▼▼▼

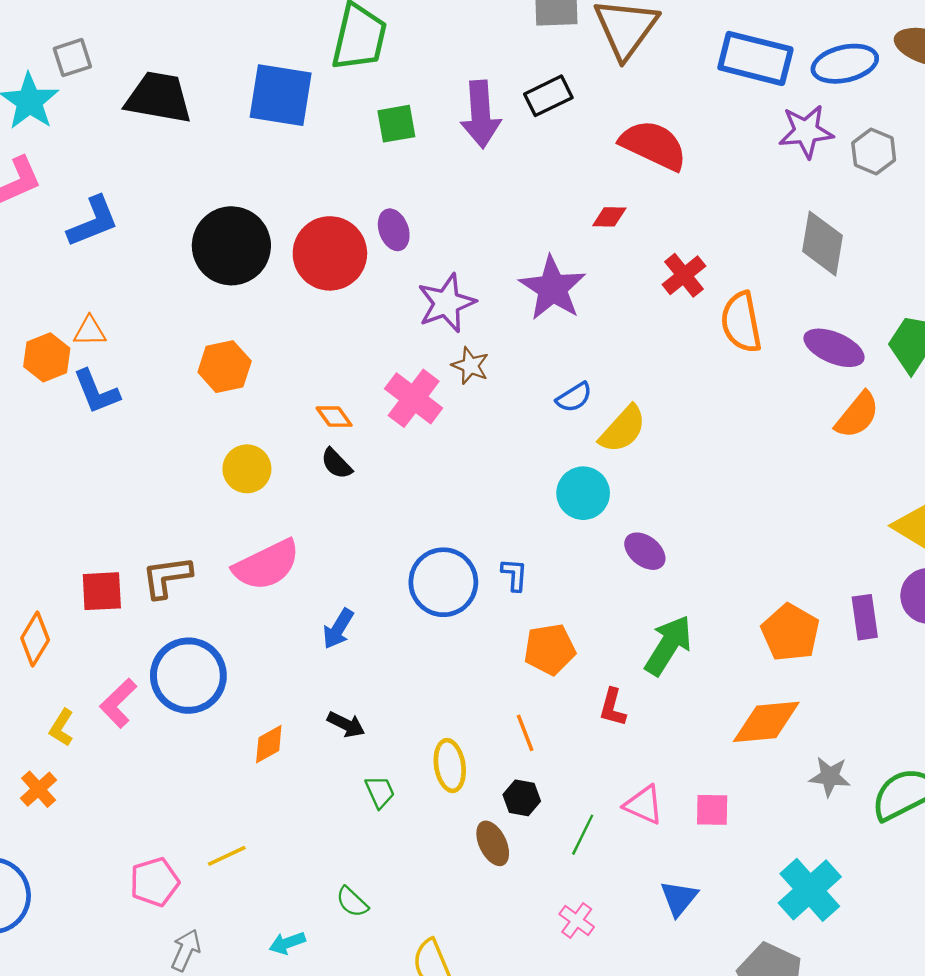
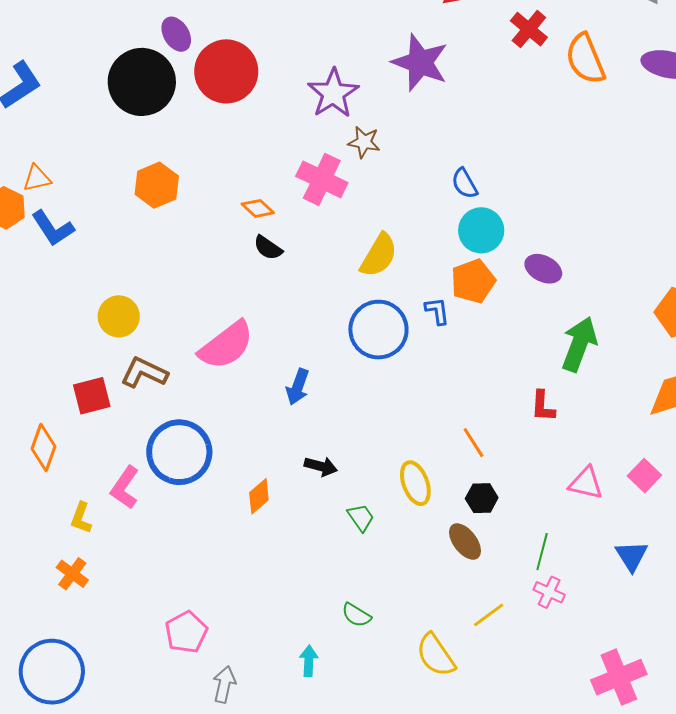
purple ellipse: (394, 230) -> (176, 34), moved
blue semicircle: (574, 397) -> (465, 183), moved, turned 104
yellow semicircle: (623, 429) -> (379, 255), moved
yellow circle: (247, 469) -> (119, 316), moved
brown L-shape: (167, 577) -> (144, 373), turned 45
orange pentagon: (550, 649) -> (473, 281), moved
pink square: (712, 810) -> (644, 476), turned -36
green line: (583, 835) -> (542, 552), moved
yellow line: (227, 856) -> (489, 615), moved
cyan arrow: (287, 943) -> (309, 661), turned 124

▲▲▲

▶ What to do
For the data above, return an exact copy that contains no pictures.

▶ Answer to this exercise
purple ellipse: (394, 230) -> (176, 34), moved
blue semicircle: (574, 397) -> (465, 183), moved, turned 104
yellow semicircle: (623, 429) -> (379, 255), moved
yellow circle: (247, 469) -> (119, 316), moved
brown L-shape: (167, 577) -> (144, 373), turned 45
orange pentagon: (550, 649) -> (473, 281), moved
pink square: (712, 810) -> (644, 476), turned -36
green line: (583, 835) -> (542, 552), moved
yellow line: (227, 856) -> (489, 615), moved
cyan arrow: (287, 943) -> (309, 661), turned 124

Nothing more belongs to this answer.